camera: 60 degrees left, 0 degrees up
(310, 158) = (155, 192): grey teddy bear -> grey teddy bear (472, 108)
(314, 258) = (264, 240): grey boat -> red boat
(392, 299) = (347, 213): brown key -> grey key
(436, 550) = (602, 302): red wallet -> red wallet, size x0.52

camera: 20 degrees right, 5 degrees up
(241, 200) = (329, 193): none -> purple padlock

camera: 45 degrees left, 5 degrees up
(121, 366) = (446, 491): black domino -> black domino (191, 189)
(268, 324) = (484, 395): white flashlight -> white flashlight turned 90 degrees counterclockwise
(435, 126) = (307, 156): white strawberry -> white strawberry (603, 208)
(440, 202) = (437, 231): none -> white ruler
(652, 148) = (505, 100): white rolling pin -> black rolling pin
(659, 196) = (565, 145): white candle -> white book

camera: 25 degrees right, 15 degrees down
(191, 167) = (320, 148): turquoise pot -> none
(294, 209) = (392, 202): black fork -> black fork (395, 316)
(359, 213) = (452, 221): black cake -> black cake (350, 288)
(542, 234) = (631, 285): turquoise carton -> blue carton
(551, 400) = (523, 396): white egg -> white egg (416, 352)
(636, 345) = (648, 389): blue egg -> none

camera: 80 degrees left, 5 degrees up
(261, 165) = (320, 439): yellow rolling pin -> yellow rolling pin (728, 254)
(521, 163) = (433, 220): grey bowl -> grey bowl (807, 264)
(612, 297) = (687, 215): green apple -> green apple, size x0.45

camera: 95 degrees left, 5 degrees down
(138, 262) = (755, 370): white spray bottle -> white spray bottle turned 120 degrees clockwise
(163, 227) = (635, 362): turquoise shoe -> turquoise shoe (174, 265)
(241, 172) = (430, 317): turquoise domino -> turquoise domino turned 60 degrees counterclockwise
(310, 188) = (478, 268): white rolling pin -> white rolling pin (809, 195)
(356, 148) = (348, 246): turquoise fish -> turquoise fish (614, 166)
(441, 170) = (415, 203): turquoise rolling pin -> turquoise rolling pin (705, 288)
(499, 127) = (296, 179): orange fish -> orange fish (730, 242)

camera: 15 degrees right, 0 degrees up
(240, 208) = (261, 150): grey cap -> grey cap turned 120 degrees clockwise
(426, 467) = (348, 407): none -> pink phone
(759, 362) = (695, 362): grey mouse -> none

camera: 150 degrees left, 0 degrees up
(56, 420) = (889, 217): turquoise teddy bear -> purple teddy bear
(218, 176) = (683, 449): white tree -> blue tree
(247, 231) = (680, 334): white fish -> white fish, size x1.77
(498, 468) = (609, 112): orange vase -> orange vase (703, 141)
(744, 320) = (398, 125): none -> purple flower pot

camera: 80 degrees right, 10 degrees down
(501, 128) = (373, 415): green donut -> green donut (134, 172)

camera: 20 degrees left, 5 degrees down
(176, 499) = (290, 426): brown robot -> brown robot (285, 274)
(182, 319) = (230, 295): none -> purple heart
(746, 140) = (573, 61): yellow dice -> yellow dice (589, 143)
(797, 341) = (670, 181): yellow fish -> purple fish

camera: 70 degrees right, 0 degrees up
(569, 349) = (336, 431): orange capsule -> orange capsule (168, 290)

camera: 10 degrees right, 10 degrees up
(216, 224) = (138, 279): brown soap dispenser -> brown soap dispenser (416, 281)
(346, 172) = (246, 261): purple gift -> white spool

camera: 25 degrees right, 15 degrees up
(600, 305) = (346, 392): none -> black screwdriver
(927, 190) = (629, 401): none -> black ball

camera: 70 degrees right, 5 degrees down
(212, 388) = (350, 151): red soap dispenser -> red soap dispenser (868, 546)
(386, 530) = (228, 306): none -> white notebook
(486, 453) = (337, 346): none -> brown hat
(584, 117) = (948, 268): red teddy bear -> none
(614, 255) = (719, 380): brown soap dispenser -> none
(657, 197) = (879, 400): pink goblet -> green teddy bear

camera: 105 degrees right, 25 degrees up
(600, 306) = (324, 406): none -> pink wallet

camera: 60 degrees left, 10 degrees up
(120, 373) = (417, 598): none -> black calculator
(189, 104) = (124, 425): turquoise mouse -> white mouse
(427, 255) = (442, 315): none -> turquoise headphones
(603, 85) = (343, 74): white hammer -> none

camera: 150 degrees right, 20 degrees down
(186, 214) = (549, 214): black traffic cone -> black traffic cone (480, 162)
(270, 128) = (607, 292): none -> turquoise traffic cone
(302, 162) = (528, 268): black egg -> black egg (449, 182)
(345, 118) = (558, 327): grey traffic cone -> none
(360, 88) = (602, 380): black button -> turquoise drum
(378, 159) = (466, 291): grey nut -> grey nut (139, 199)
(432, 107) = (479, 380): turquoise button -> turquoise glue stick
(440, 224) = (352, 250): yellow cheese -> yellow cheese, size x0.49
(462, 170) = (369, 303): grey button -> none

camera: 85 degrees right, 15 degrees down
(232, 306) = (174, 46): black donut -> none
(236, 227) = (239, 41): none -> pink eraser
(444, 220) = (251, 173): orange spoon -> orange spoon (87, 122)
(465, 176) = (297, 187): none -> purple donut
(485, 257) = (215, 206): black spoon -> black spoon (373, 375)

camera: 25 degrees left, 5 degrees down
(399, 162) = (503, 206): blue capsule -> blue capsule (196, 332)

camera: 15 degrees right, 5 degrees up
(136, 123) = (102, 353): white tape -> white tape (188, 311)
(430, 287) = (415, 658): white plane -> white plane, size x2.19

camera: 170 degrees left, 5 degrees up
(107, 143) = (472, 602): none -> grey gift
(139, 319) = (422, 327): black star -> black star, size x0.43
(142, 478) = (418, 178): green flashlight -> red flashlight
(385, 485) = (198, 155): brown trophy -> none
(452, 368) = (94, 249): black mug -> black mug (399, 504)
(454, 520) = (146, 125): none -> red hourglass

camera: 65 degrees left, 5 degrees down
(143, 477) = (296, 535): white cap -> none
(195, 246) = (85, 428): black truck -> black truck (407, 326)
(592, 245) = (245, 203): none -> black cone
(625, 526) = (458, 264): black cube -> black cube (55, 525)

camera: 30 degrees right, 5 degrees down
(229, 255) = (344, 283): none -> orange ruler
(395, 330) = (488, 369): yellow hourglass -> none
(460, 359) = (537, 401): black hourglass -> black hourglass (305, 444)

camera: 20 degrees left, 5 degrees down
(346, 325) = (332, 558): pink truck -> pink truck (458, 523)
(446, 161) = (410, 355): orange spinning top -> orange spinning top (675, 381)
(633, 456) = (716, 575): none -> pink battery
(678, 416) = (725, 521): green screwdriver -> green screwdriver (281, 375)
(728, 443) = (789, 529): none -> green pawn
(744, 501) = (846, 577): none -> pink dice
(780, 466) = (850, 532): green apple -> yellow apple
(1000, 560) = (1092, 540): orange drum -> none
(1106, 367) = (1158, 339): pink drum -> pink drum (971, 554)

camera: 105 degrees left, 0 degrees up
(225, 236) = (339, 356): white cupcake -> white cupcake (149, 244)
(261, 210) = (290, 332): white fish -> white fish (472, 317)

WORK INSTRUCTION: Each line holding "wallet" should be copied from the material above.

WRITTEN ANSWER:
(436, 550) = (602, 302): red wallet -> red wallet, size x0.52
(600, 306) = (324, 406): none -> pink wallet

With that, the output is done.